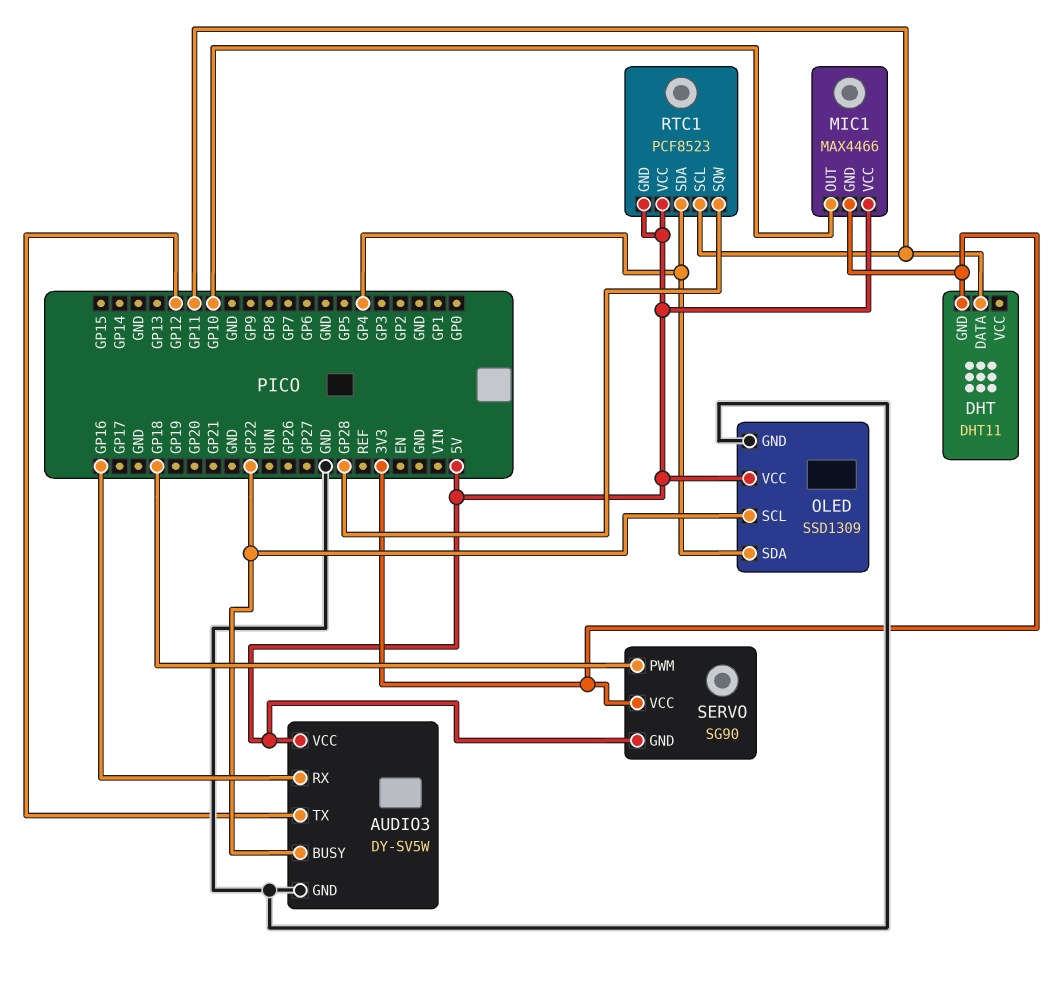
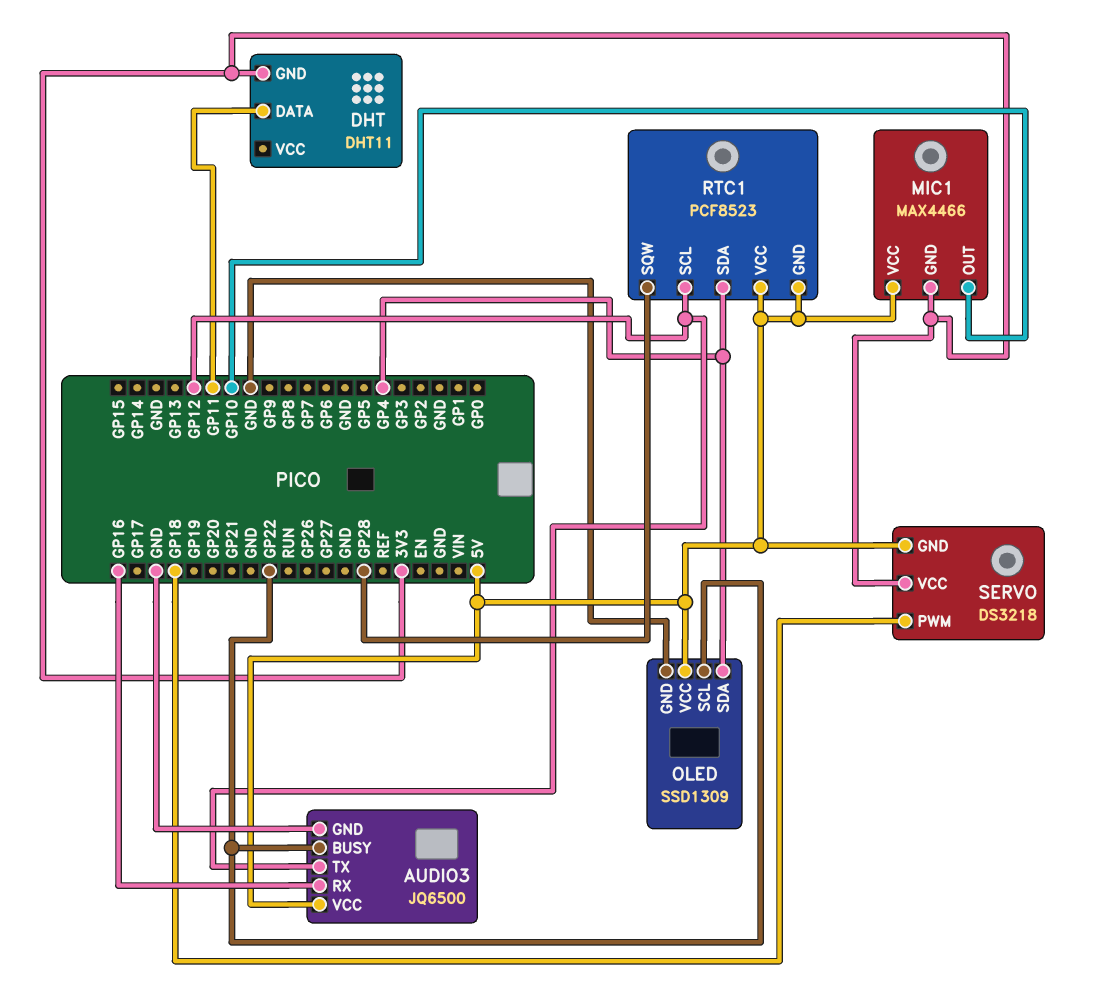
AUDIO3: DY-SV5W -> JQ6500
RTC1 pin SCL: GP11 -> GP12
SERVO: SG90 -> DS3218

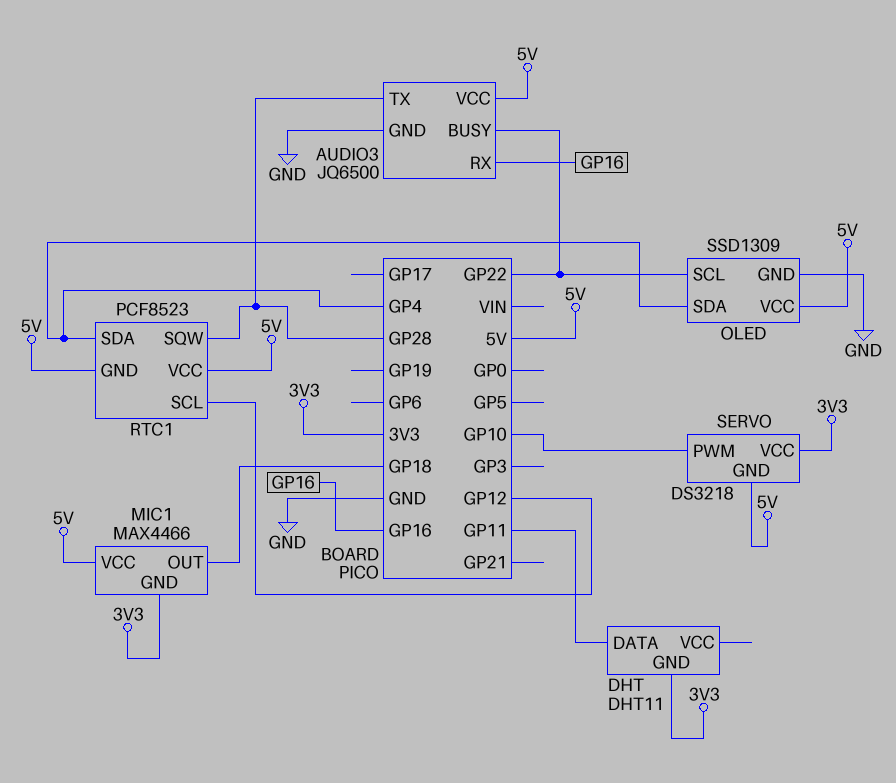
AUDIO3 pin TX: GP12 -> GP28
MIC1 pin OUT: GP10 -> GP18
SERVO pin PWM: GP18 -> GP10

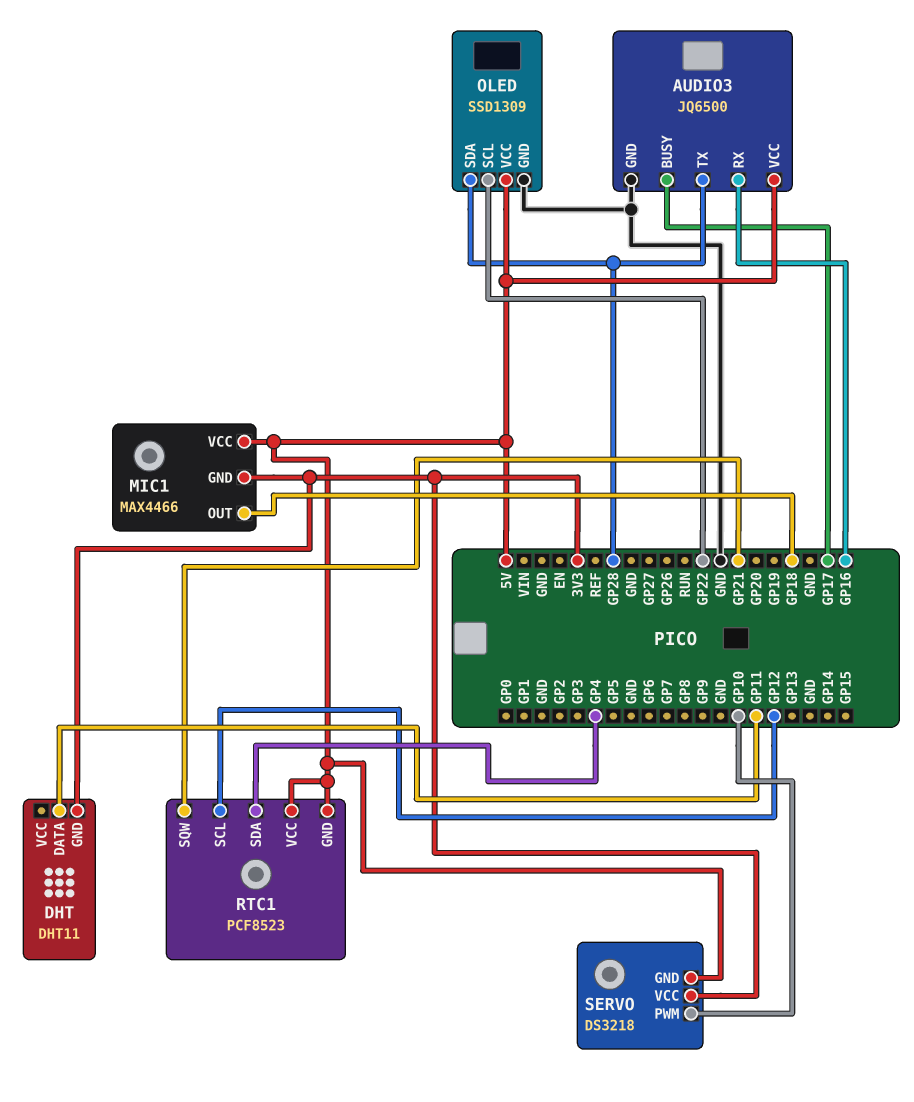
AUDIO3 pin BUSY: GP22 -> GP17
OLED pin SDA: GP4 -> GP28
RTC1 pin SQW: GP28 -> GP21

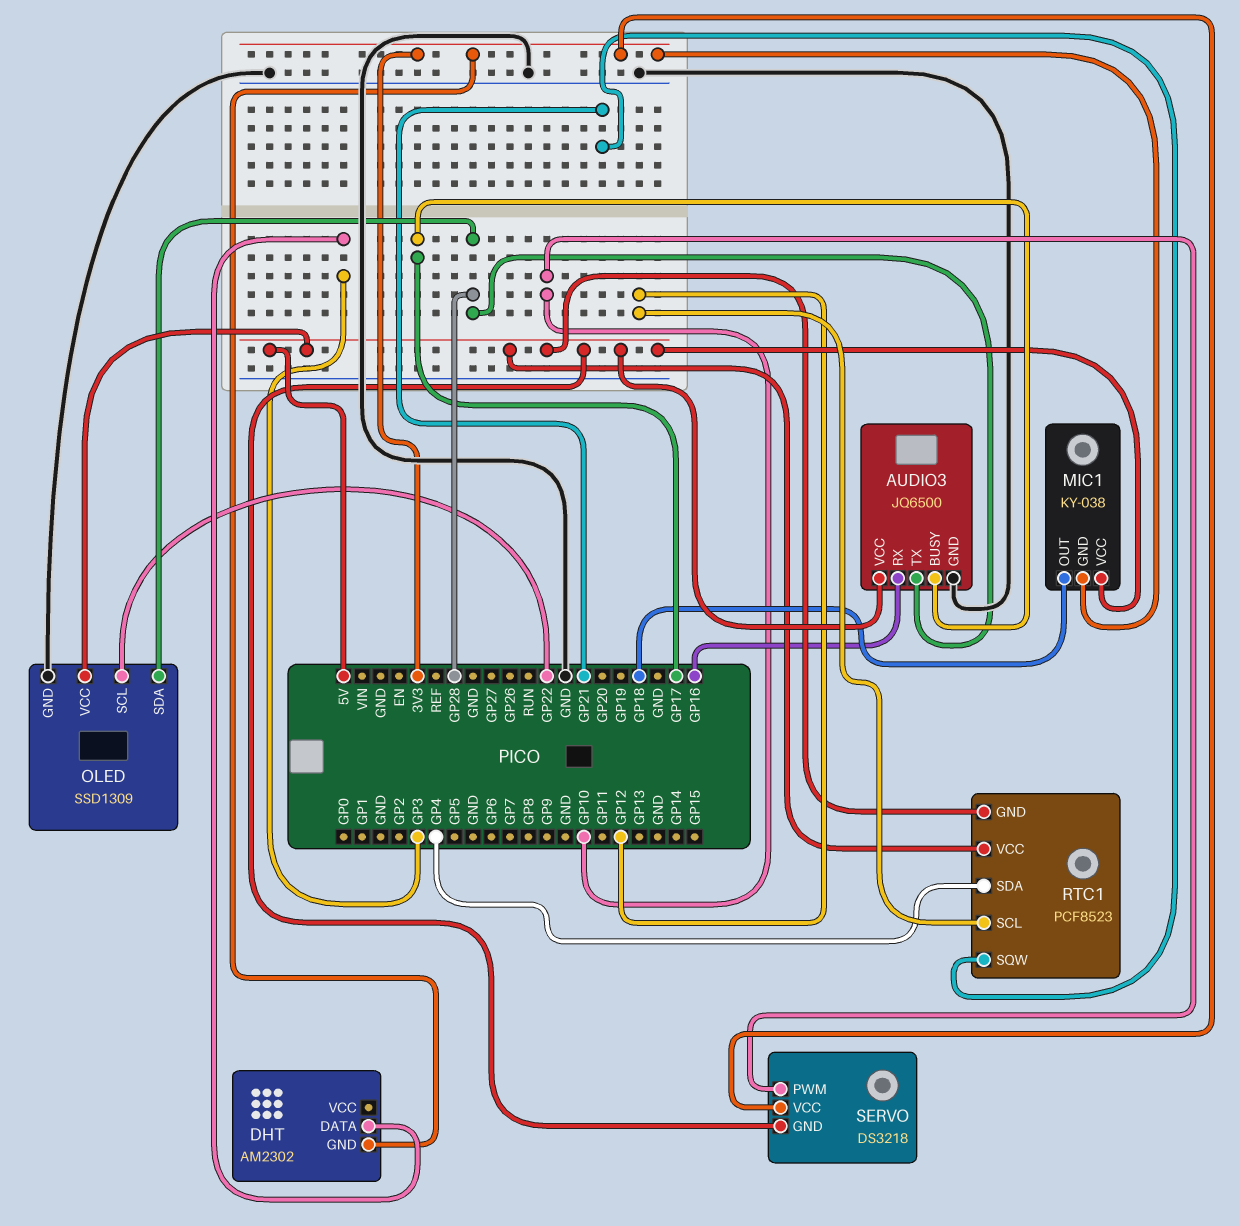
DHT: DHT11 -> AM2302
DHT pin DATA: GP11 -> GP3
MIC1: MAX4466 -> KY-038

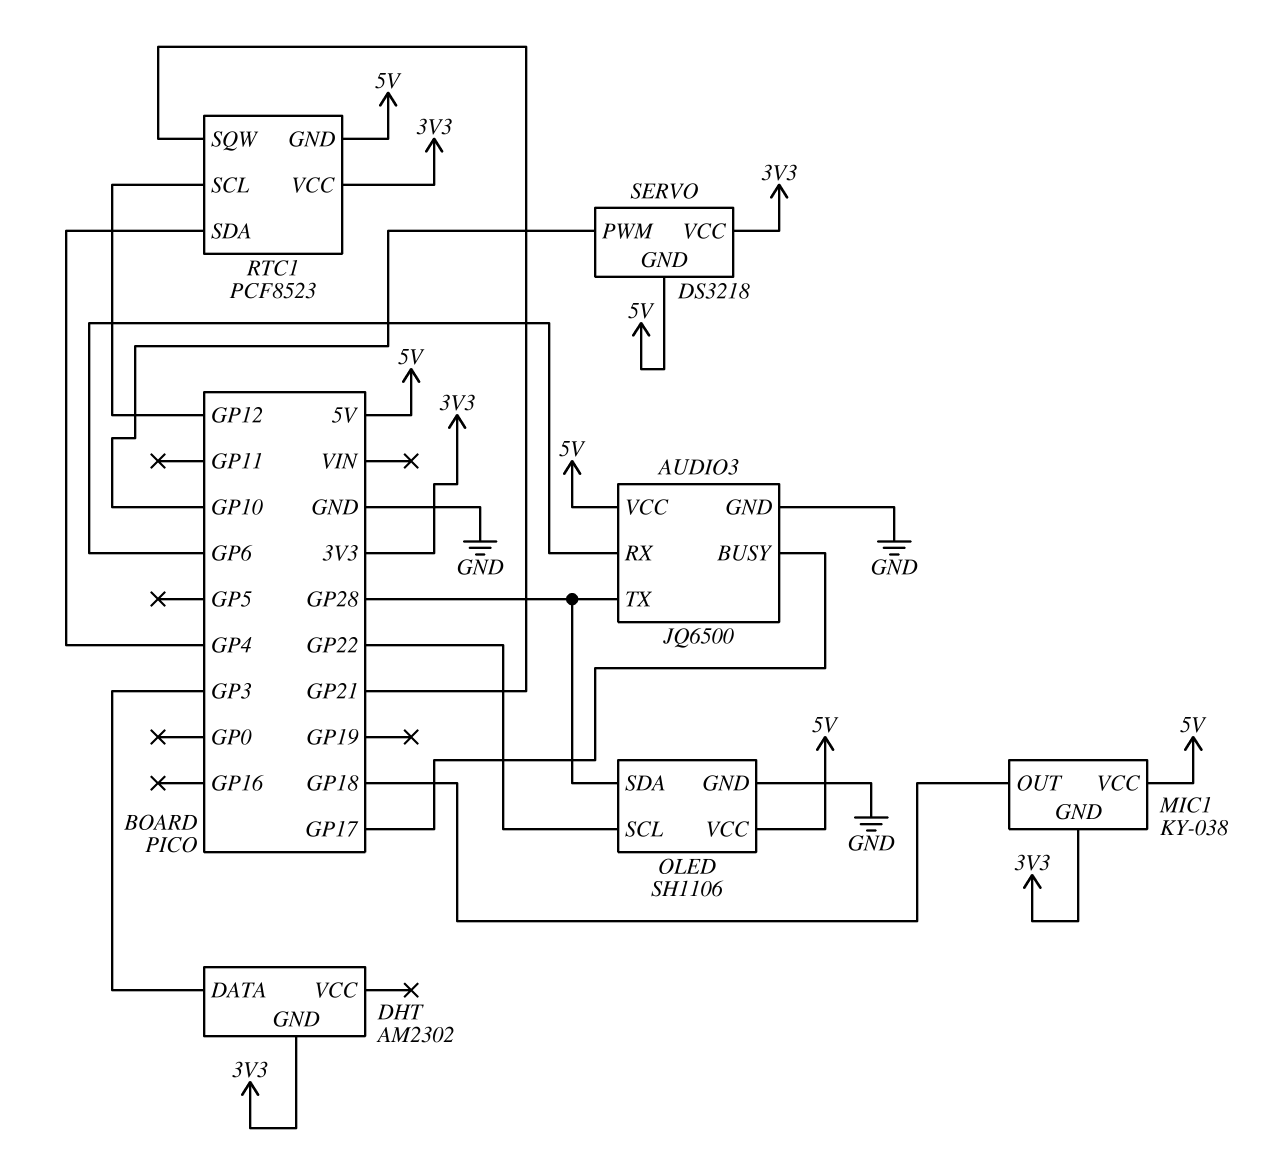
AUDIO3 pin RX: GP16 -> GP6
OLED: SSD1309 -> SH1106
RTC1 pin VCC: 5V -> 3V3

********

== What to produce ==
Please copy out the entries above exactly as they appear, but skip their images.

== Exercise response ==
AUDIO3: DY-SV5W -> JQ6500
RTC1 pin SCL: GP11 -> GP12
SERVO: SG90 -> DS3218

AUDIO3 pin TX: GP12 -> GP28
MIC1 pin OUT: GP10 -> GP18
SERVO pin PWM: GP18 -> GP10

AUDIO3 pin BUSY: GP22 -> GP17
OLED pin SDA: GP4 -> GP28
RTC1 pin SQW: GP28 -> GP21

DHT: DHT11 -> AM2302
DHT pin DATA: GP11 -> GP3
MIC1: MAX4466 -> KY-038

AUDIO3 pin RX: GP16 -> GP6
OLED: SSD1309 -> SH1106
RTC1 pin VCC: 5V -> 3V3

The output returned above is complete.